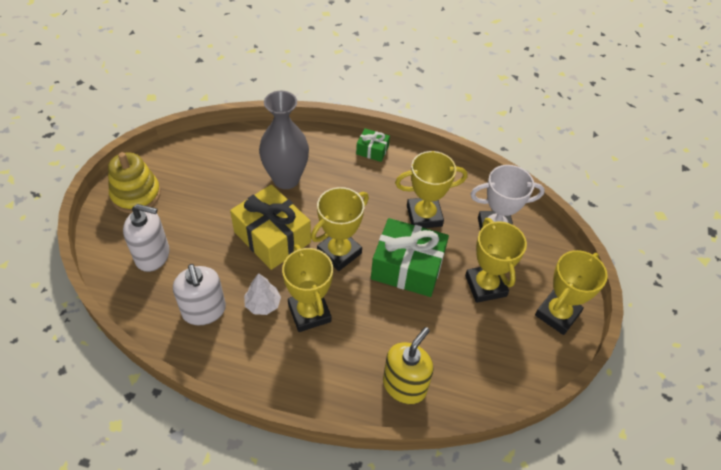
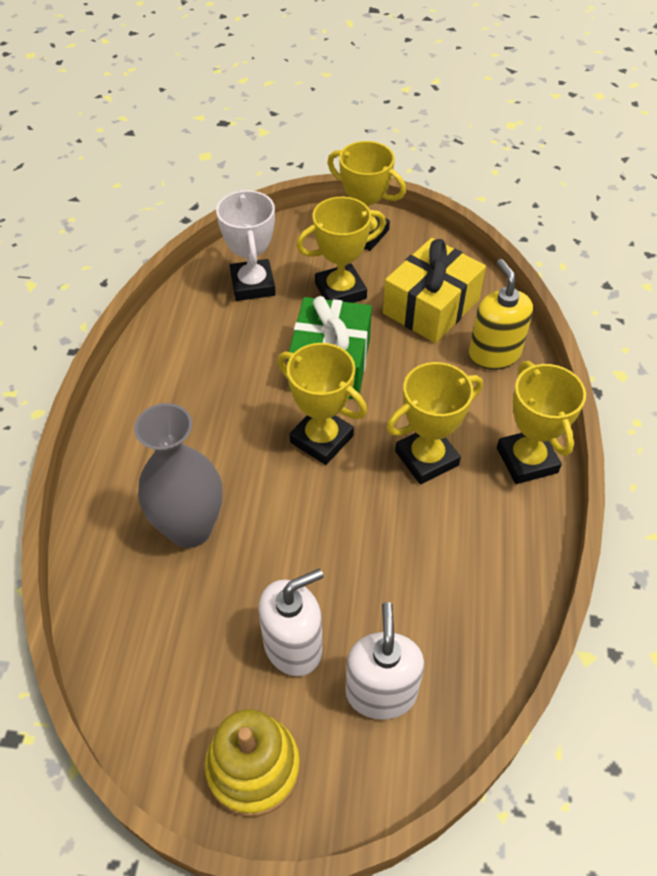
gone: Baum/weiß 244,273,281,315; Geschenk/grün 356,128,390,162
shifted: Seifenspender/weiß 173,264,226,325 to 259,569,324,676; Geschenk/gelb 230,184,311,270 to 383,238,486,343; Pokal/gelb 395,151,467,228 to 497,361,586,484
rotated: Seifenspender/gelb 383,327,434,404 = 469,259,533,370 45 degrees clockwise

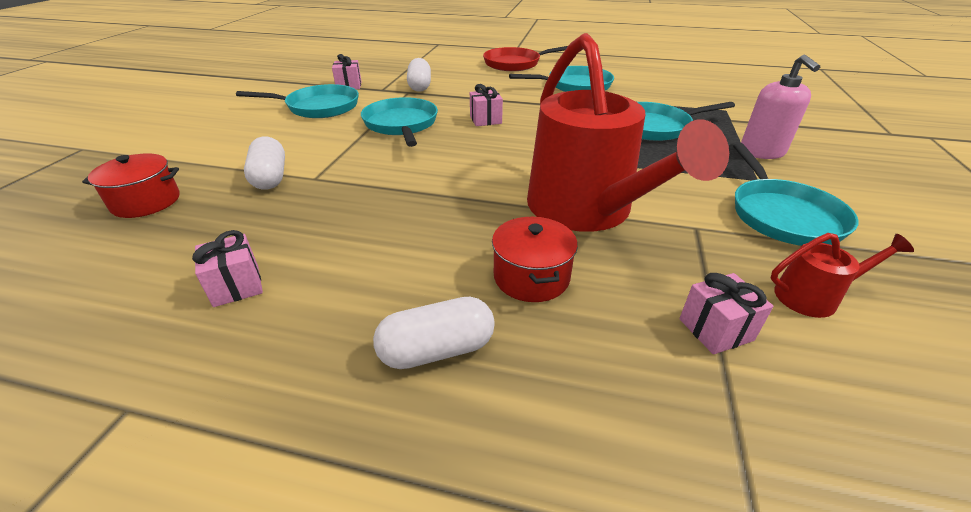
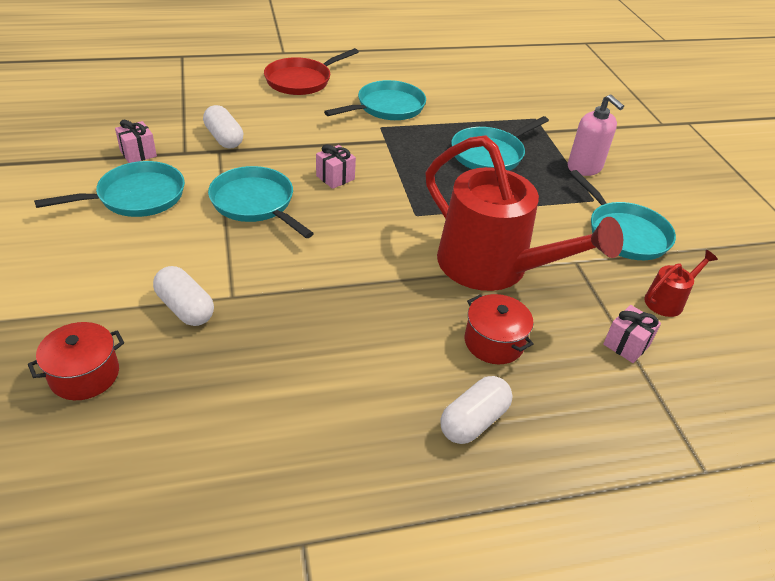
gone: Geschenk/rosa 192,230,263,307

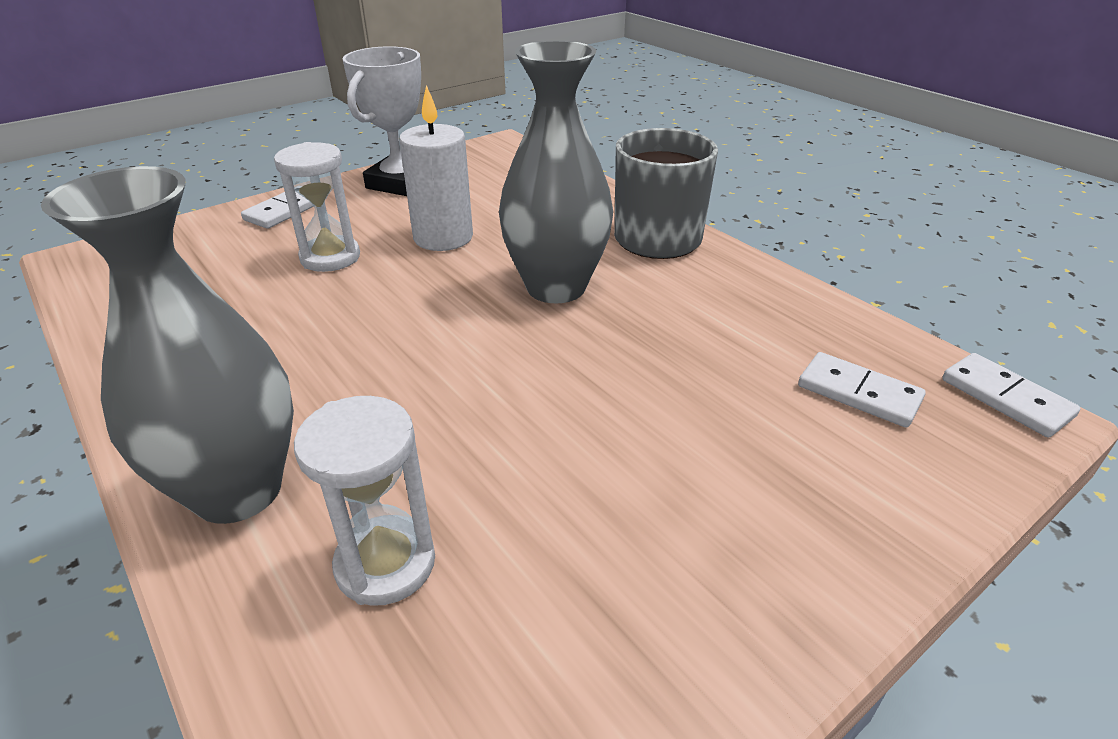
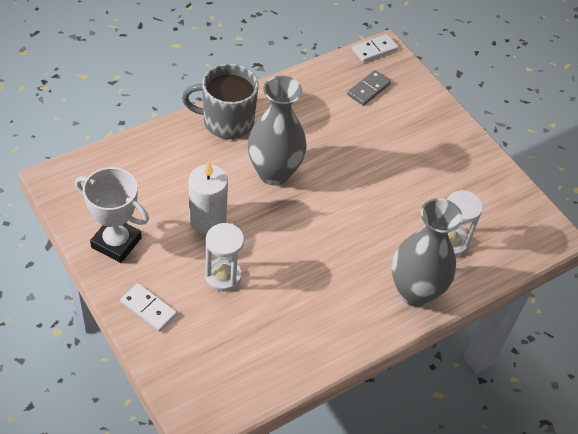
repainted: Dominostein/weiß 798,352,926,428 to Dominostein/grau 347,70,391,106

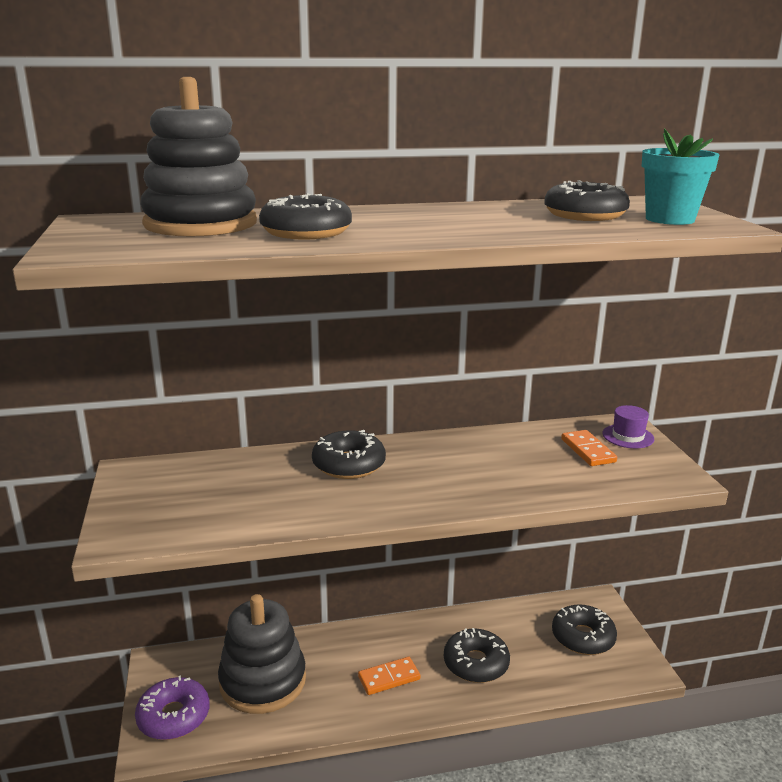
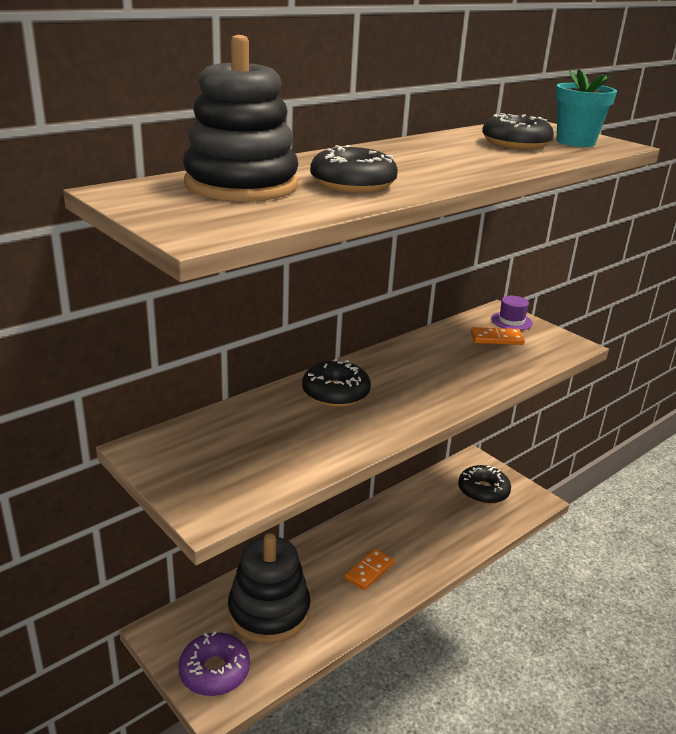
gone: Donut/schwarz 444,628,510,683
rotated: Dominostein/orange 561,430,617,466 = 471,327,525,345 45 degrees counterclockwise

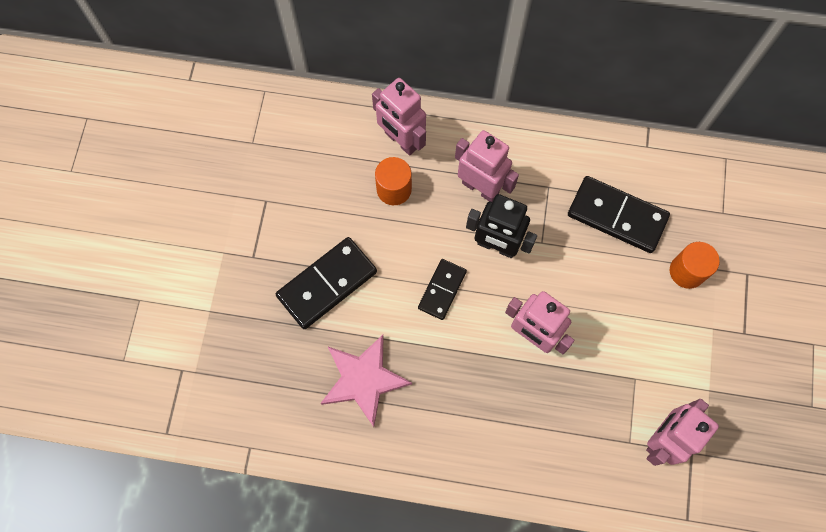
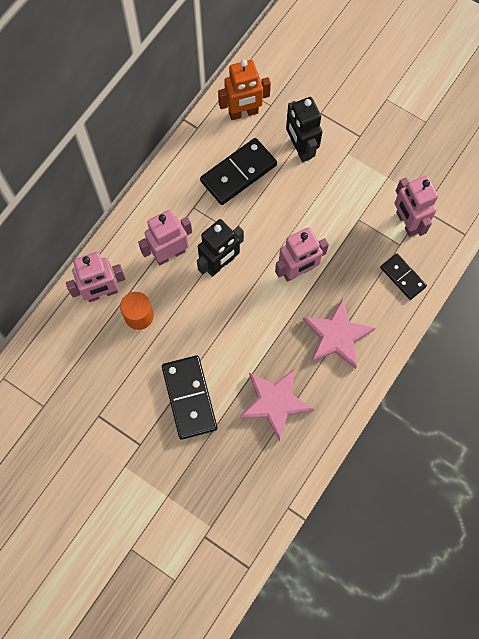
new: Roboter/orange 218,60,271,120; Stern/rosa 303,298,375,369
shifted: Dominostein/schwarz 418,259,467,320 to 380,253,427,300
swapped: Vollzylinder/orange 670,242,720,289 to Roboter/schwarz 286,97,322,162

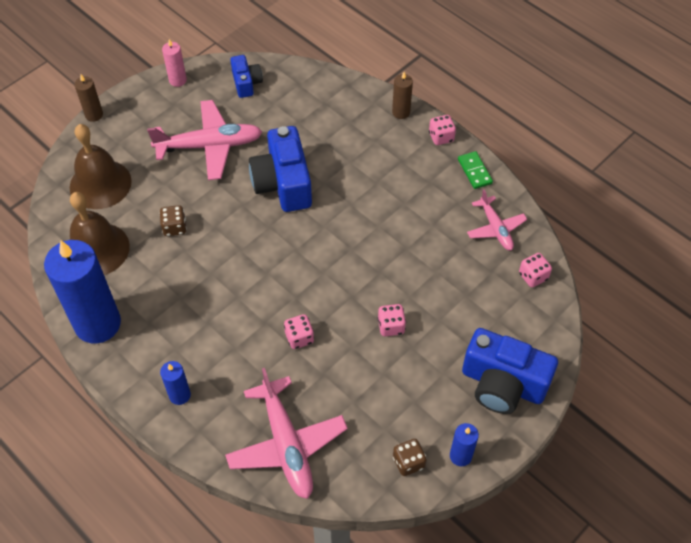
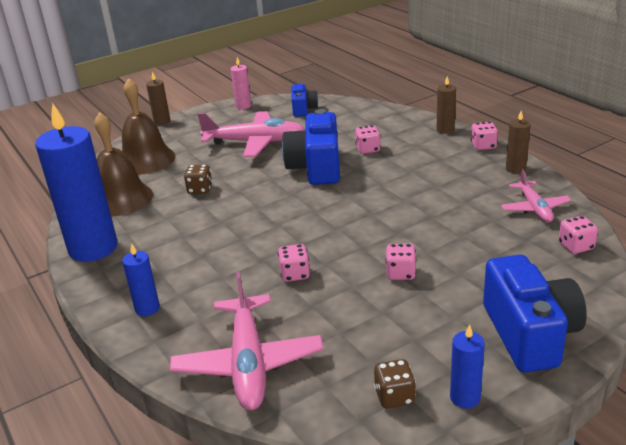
new: Spielwürfel/rosa 355,125,381,154
swapped: Dominostein/grün 458,151,493,189 to Kerze/braun 506,111,531,174
rotated: Kamera/blau 462,328,558,414 = 483,255,587,372 135 degrees counterclockwise

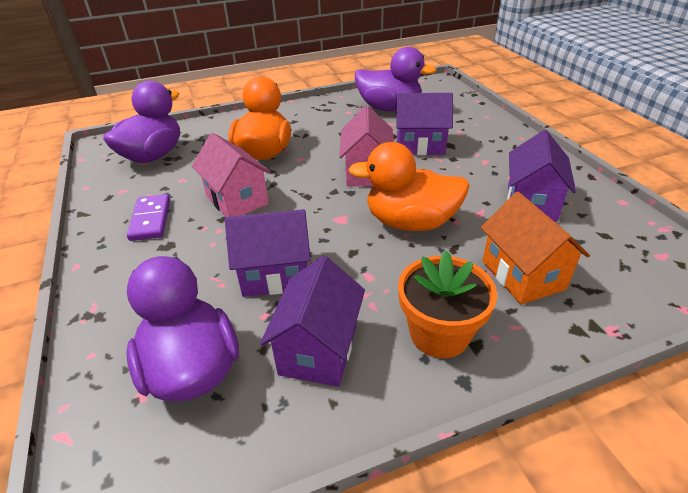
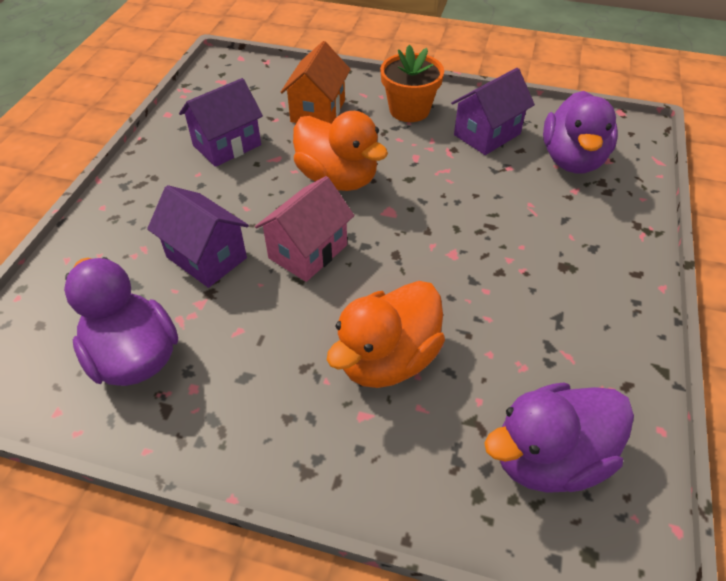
gone: Dominostein/lila 127,194,170,241; Haus/rosa 191,133,271,217; Haus/lila 225,209,311,297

★ ★ ★ ★

● **EXERCISE PROMPT**: Everything in the data except the pictures must be retyped exactly.

● **TASK ANSWER**:
gone: Baum/weiß 244,273,281,315; Geschenk/grün 356,128,390,162
shifted: Seifenspender/weiß 173,264,226,325 to 259,569,324,676; Geschenk/gelb 230,184,311,270 to 383,238,486,343; Pokal/gelb 395,151,467,228 to 497,361,586,484
rotated: Seifenspender/gelb 383,327,434,404 = 469,259,533,370 45 degrees clockwise

gone: Geschenk/rosa 192,230,263,307

repainted: Dominostein/weiß 798,352,926,428 to Dominostein/grau 347,70,391,106

gone: Donut/schwarz 444,628,510,683
rotated: Dominostein/orange 561,430,617,466 = 471,327,525,345 45 degrees counterclockwise

new: Roboter/orange 218,60,271,120; Stern/rosa 303,298,375,369
shifted: Dominostein/schwarz 418,259,467,320 to 380,253,427,300
swapped: Vollzylinder/orange 670,242,720,289 to Roboter/schwarz 286,97,322,162

new: Spielwürfel/rosa 355,125,381,154
swapped: Dominostein/grün 458,151,493,189 to Kerze/braun 506,111,531,174
rotated: Kamera/blau 462,328,558,414 = 483,255,587,372 135 degrees counterclockwise

gone: Dominostein/lila 127,194,170,241; Haus/rosa 191,133,271,217; Haus/lila 225,209,311,297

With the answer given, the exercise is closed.